▶ The task:
Your answer must match the entries below word for word.
== Material for the task ==
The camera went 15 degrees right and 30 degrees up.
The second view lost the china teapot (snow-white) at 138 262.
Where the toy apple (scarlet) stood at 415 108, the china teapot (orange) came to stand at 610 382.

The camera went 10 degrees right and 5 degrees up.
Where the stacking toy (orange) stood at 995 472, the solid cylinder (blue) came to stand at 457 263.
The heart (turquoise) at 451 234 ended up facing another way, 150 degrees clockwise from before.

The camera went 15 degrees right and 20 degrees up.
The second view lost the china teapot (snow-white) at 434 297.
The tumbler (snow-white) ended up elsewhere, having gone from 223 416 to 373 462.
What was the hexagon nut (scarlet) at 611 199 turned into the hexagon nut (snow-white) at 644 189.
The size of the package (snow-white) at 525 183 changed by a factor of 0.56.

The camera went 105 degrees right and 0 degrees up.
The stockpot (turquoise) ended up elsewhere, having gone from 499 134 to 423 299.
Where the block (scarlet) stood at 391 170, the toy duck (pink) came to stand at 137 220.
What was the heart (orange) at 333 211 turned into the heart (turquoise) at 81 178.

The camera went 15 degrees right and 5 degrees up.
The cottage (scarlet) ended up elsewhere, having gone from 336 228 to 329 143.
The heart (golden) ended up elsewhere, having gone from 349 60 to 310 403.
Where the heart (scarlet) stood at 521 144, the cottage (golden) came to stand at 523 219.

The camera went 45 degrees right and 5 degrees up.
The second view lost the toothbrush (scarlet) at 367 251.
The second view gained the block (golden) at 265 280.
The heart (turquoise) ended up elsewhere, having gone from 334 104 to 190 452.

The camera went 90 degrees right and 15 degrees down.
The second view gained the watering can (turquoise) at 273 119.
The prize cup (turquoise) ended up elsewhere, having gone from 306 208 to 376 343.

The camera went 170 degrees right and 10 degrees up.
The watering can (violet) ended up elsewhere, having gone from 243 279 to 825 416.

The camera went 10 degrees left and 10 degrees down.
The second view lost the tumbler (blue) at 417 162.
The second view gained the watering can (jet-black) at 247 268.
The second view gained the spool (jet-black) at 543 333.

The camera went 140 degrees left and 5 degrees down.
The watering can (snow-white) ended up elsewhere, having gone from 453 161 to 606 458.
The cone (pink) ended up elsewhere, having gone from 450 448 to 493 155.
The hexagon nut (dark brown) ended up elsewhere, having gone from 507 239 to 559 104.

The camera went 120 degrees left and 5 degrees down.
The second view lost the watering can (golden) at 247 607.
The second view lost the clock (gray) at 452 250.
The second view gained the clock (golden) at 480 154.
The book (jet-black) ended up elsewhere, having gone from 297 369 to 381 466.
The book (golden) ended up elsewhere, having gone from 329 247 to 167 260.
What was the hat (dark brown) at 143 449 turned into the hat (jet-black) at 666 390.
===
▶ Exercise answer:
The camera went 15 degrees right and 30 degrees up.
The second view lost the china teapot (snow-white) at 138 262.
Where the toy apple (scarlet) stood at 415 108, the china teapot (orange) came to stand at 610 382.

The camera went 10 degrees right and 5 degrees up.
Where the stacking toy (orange) stood at 995 472, the solid cylinder (blue) came to stand at 457 263.
The heart (turquoise) at 451 234 ended up facing another way, 150 degrees clockwise from before.

The camera went 15 degrees right and 20 degrees up.
The second view lost the china teapot (snow-white) at 434 297.
The tumbler (snow-white) ended up elsewhere, having gone from 223 416 to 373 462.
What was the hexagon nut (scarlet) at 611 199 turned into the hexagon nut (snow-white) at 644 189.
The size of the package (snow-white) at 525 183 changed by a factor of 0.56.

The camera went 105 degrees right and 0 degrees up.
The stockpot (turquoise) ended up elsewhere, having gone from 499 134 to 423 299.
Where the block (scarlet) stood at 391 170, the toy duck (pink) came to stand at 137 220.
What was the heart (orange) at 333 211 turned into the heart (turquoise) at 81 178.

The camera went 15 degrees right and 5 degrees up.
The cottage (scarlet) ended up elsewhere, having gone from 336 228 to 329 143.
The heart (golden) ended up elsewhere, having gone from 349 60 to 310 403.
Where the heart (scarlet) stood at 521 144, the cottage (golden) came to stand at 523 219.

The camera went 45 degrees right and 5 degrees up.
The second view lost the toothbrush (scarlet) at 367 251.
The second view gained the block (golden) at 265 280.
The heart (turquoise) ended up elsewhere, having gone from 334 104 to 190 452.

The camera went 90 degrees right and 15 degrees down.
The second view gained the watering can (turquoise) at 273 119.
The prize cup (turquoise) ended up elsewhere, having gone from 306 208 to 376 343.

The camera went 170 degrees right and 10 degrees up.
The watering can (violet) ended up elsewhere, having gone from 243 279 to 825 416.

The camera went 10 degrees left and 10 degrees down.
The second view lost the tumbler (blue) at 417 162.
The second view gained the watering can (jet-black) at 247 268.
The second view gained the spool (jet-black) at 543 333.

The camera went 140 degrees left and 5 degrees down.
The watering can (snow-white) ended up elsewhere, having gone from 453 161 to 606 458.
The cone (pink) ended up elsewhere, having gone from 450 448 to 493 155.
The hexagon nut (dark brown) ended up elsewhere, having gone from 507 239 to 559 104.

The camera went 120 degrees left and 5 degrees down.
The second view lost the watering can (golden) at 247 607.
The second view lost the clock (gray) at 452 250.
The second view gained the clock (golden) at 480 154.
The book (jet-black) ended up elsewhere, having gone from 297 369 to 381 466.
The book (golden) ended up elsewhere, having gone from 329 247 to 167 260.
What was the hat (dark brown) at 143 449 turned into the hat (jet-black) at 666 390.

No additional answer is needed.